▸ **Your objective**
The reply should contain the full listing exactly as written and no pictures at all.
---+---
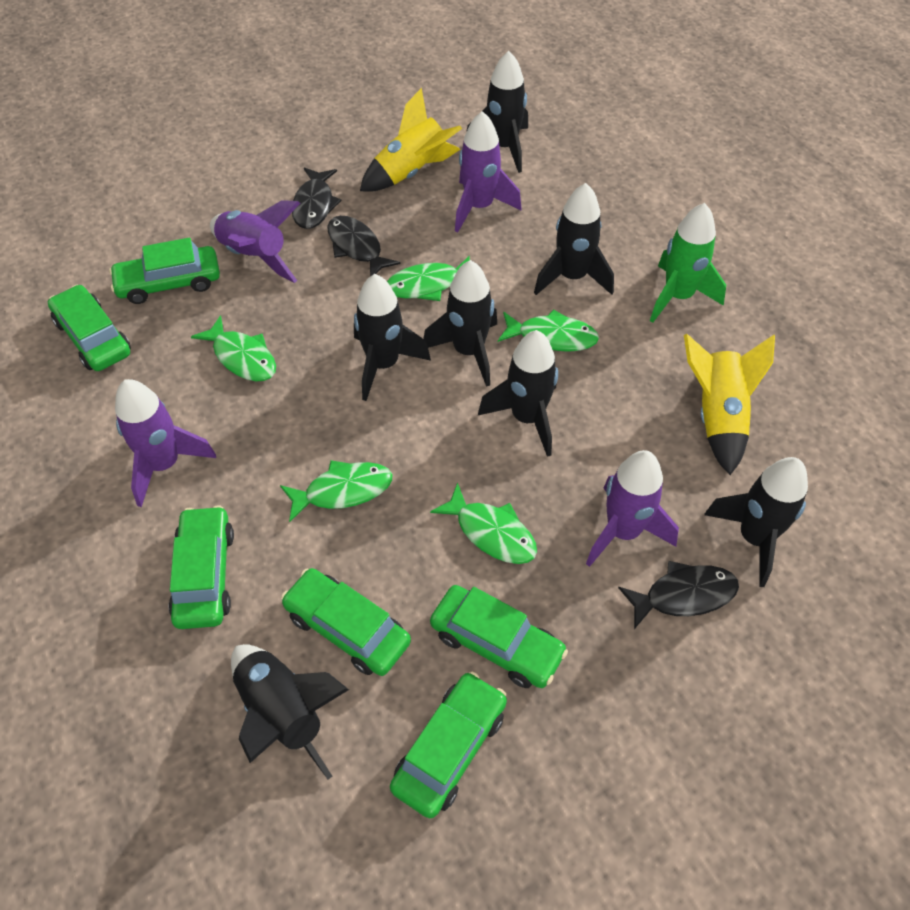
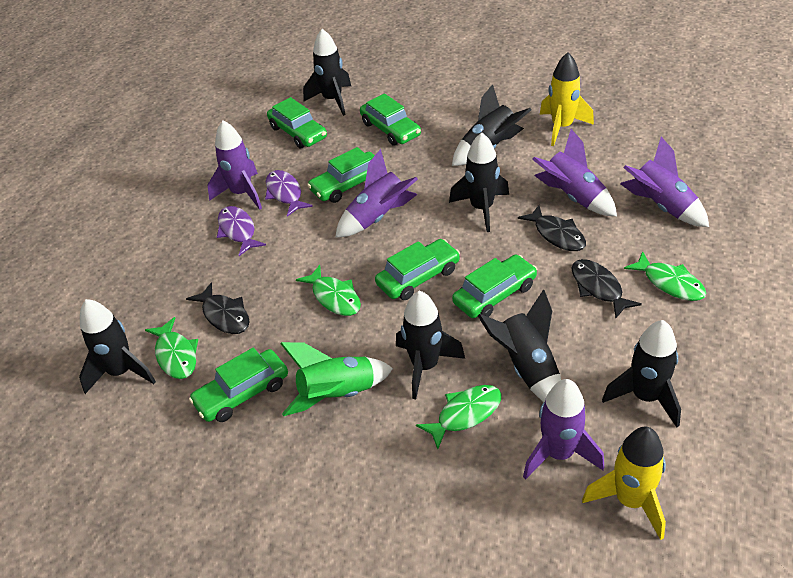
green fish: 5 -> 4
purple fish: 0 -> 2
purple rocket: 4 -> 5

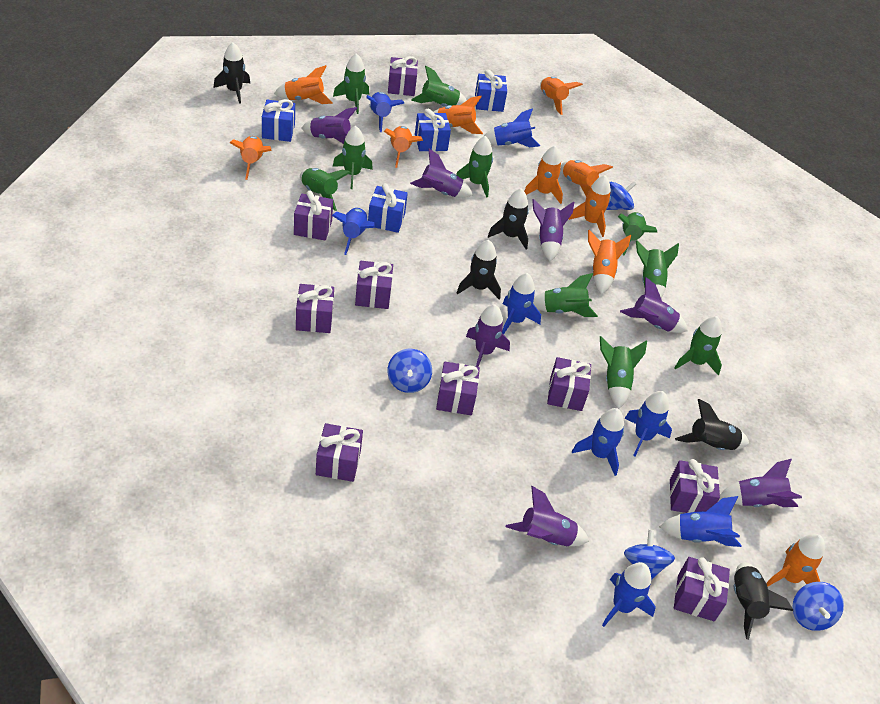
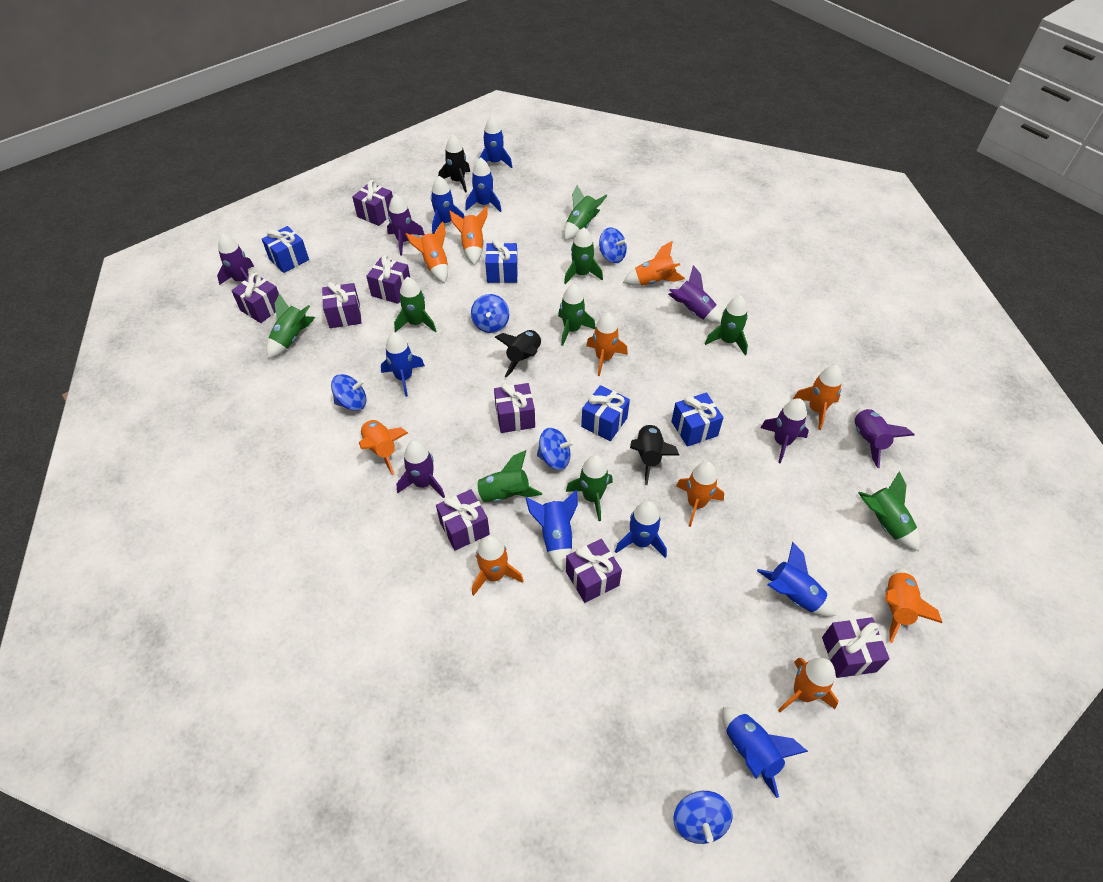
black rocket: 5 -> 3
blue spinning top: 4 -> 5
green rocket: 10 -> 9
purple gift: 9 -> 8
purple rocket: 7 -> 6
---+---
▸ **Finished task**
green fish: 5 -> 4
purple fish: 0 -> 2
purple rocket: 4 -> 5

black rocket: 5 -> 3
blue spinning top: 4 -> 5
green rocket: 10 -> 9
purple gift: 9 -> 8
purple rocket: 7 -> 6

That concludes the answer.